Give the entries again exactly, every one of them.
[[ AVAILABLE RECORDS, beginning ]]
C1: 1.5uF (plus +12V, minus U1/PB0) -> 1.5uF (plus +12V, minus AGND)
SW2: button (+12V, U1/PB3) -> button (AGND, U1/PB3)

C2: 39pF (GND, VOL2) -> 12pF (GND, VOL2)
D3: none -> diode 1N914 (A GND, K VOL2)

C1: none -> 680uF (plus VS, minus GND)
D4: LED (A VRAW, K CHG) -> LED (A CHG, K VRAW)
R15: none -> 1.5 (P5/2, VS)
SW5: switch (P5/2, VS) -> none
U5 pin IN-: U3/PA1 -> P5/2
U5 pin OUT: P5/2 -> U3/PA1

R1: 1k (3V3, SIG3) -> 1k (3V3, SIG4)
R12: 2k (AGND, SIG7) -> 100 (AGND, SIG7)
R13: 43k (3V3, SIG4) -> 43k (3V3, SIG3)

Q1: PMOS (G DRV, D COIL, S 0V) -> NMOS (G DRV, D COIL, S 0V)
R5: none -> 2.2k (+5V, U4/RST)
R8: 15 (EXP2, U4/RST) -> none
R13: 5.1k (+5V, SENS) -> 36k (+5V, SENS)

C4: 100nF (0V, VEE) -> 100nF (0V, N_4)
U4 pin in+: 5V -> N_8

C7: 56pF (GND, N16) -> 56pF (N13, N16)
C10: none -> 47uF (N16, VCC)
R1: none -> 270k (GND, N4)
[[ AVAILABLE RECORDS, end ]]
> _SOLUTION TO THIS TASK_
C1: 1.5uF (plus +12V, minus U1/PB0) -> 1.5uF (plus +12V, minus AGND)
SW2: button (+12V, U1/PB3) -> button (AGND, U1/PB3)

C2: 39pF (GND, VOL2) -> 12pF (GND, VOL2)
D3: none -> diode 1N914 (A GND, K VOL2)

C1: none -> 680uF (plus VS, minus GND)
D4: LED (A VRAW, K CHG) -> LED (A CHG, K VRAW)
R15: none -> 1.5 (P5/2, VS)
SW5: switch (P5/2, VS) -> none
U5 pin IN-: U3/PA1 -> P5/2
U5 pin OUT: P5/2 -> U3/PA1

R1: 1k (3V3, SIG3) -> 1k (3V3, SIG4)
R12: 2k (AGND, SIG7) -> 100 (AGND, SIG7)
R13: 43k (3V3, SIG4) -> 43k (3V3, SIG3)

Q1: PMOS (G DRV, D COIL, S 0V) -> NMOS (G DRV, D COIL, S 0V)
R5: none -> 2.2k (+5V, U4/RST)
R8: 15 (EXP2, U4/RST) -> none
R13: 5.1k (+5V, SENS) -> 36k (+5V, SENS)

C4: 100nF (0V, VEE) -> 100nF (0V, N_4)
U4 pin in+: 5V -> N_8

C7: 56pF (GND, N16) -> 56pF (N13, N16)
C10: none -> 47uF (N16, VCC)
R1: none -> 270k (GND, N4)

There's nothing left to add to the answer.